• _Instructions to follow_
Leave the pictures out. Return all other data exactly.

• _Data provided_
****************************************
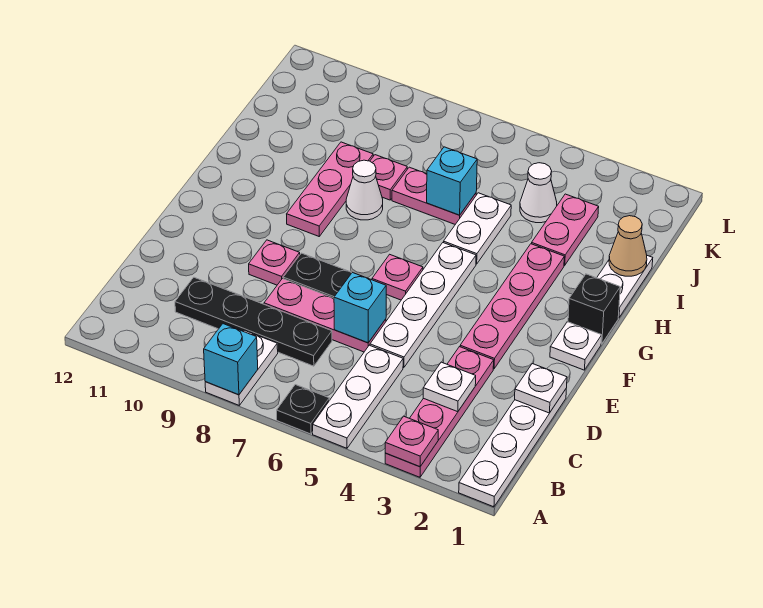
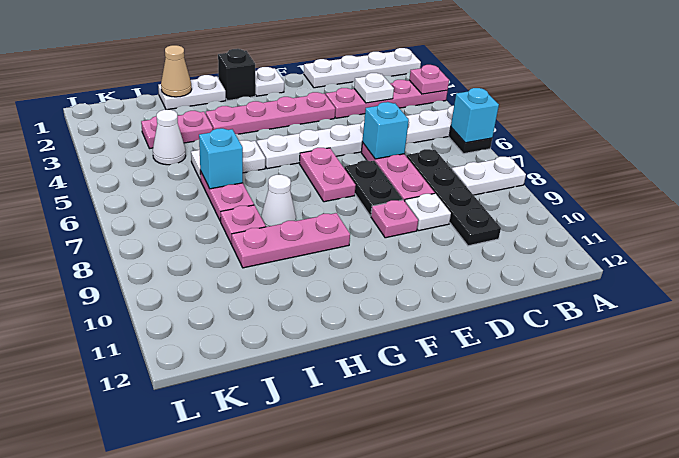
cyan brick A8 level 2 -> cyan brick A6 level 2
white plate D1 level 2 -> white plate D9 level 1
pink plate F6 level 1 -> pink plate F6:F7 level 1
****************************************
• _Answer to this task_
cyan brick A8 level 2 -> cyan brick A6 level 2
white plate D1 level 2 -> white plate D9 level 1
pink plate F6 level 1 -> pink plate F6:F7 level 1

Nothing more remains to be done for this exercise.